What is the number of lines in the data below that contain "spray"? Answer with that number and no other words.

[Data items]
▶

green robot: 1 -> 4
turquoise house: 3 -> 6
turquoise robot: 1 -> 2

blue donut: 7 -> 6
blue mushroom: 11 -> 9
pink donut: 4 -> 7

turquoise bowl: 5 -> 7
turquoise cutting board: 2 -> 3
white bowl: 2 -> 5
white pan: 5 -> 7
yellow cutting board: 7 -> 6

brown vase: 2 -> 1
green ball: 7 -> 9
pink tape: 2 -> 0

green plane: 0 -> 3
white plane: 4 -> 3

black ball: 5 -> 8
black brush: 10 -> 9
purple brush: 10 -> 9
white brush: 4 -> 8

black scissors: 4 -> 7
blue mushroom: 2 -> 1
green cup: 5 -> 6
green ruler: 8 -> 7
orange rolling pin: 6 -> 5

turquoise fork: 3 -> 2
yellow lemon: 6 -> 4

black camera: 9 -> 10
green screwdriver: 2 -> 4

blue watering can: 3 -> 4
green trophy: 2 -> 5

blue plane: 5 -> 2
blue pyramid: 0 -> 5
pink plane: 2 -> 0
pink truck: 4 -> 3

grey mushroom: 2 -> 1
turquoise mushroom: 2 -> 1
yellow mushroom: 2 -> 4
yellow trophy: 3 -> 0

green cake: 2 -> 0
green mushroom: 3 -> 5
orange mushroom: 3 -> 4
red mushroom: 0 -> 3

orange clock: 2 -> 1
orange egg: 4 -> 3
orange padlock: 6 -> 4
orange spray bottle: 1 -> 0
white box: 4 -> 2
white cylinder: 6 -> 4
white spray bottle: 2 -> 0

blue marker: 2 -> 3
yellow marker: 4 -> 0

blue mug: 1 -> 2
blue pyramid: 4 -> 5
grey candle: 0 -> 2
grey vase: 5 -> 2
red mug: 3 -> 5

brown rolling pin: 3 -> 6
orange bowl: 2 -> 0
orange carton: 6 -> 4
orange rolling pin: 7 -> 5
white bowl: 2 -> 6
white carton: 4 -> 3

◀

Response for this exercise
2